INPUT MATERIAL =>
▬▬▬▬▬▬▬▬▬▬

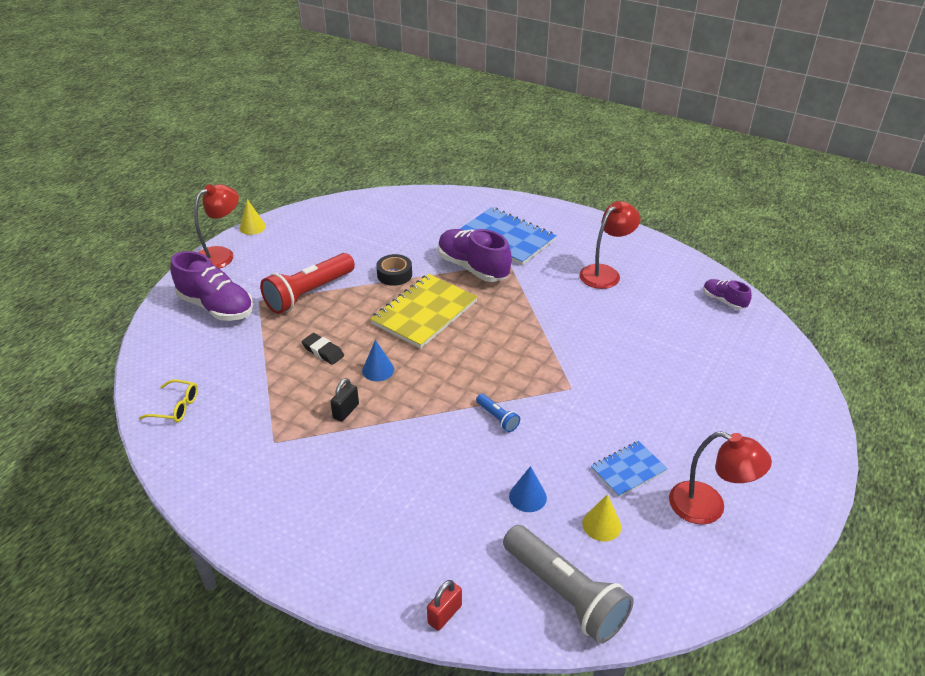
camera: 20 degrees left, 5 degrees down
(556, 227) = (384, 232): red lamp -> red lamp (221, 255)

▬▬▬▬▬▬▬▬▬▬

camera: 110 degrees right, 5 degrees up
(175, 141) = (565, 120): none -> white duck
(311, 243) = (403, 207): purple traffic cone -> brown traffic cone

▬▬▬▬▬▬▬▬▬▬

REQUIRED WORK => The listing above holds a line with "camera: 20 degrees left, 5 degrees down" and a line with "(556, 227) = (384, 232): red". Print the stretch from the first through the second, exactly and alone.

COMPLETED EXERCISE =>
camera: 20 degrees left, 5 degrees down
(556, 227) = (384, 232): red lamp -> red lamp (221, 255)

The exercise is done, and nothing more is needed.